## TASK TO CARRY OUT
Copy out the lines of the records below, and only those lines, from the one with "The dark brown desk" through the one with "The second view gained the leaf-green bottle", exactly as they appear.
________________________
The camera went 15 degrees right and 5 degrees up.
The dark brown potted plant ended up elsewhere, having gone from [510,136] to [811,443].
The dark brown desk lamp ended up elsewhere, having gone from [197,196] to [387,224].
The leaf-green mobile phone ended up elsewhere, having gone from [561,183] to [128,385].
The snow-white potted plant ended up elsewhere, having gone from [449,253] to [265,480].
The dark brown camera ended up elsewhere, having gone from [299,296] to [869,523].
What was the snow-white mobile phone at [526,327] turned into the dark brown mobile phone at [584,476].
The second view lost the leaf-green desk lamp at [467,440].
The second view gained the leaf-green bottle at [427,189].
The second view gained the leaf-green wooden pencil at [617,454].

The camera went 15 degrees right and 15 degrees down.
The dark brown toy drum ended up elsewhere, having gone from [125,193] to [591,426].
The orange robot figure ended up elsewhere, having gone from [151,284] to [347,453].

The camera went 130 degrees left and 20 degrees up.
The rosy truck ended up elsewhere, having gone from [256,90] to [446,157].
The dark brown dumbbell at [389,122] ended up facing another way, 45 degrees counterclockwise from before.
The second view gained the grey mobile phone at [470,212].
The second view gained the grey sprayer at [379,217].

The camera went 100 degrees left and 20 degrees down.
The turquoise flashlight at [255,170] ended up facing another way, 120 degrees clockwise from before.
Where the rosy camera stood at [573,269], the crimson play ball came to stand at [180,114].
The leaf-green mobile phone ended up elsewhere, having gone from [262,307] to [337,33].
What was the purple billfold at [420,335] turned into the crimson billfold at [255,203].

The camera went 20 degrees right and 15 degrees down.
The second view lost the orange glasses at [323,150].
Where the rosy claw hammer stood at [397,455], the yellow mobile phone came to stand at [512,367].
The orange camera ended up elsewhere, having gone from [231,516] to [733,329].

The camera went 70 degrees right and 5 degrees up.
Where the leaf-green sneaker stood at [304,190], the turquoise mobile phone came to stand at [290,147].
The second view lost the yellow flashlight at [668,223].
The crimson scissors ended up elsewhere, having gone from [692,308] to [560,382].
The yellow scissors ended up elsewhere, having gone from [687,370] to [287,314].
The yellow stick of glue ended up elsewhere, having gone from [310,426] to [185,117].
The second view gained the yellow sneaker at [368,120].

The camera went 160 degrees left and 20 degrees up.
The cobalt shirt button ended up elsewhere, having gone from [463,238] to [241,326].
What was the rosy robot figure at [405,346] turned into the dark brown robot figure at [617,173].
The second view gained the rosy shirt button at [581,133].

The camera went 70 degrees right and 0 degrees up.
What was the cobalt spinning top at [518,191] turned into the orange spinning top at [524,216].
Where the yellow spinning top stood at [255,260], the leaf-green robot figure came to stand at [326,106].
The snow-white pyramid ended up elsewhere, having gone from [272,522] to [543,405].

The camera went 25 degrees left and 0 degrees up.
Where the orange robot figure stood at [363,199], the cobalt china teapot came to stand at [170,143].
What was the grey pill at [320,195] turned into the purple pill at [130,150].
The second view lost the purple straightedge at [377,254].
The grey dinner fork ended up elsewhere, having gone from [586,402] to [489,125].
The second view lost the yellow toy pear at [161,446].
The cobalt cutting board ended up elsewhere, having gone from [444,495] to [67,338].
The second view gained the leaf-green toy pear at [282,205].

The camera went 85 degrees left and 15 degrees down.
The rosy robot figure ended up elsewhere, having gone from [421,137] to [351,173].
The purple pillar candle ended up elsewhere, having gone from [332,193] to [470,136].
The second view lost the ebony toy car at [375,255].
________________________
## SOLUTION FOR THIS PROBLEM
The dark brown desk lamp ended up elsewhere, having gone from [197,196] to [387,224].
The leaf-green mobile phone ended up elsewhere, having gone from [561,183] to [128,385].
The snow-white potted plant ended up elsewhere, having gone from [449,253] to [265,480].
The dark brown camera ended up elsewhere, having gone from [299,296] to [869,523].
What was the snow-white mobile phone at [526,327] turned into the dark brown mobile phone at [584,476].
The second view lost the leaf-green desk lamp at [467,440].
The second view gained the leaf-green bottle at [427,189].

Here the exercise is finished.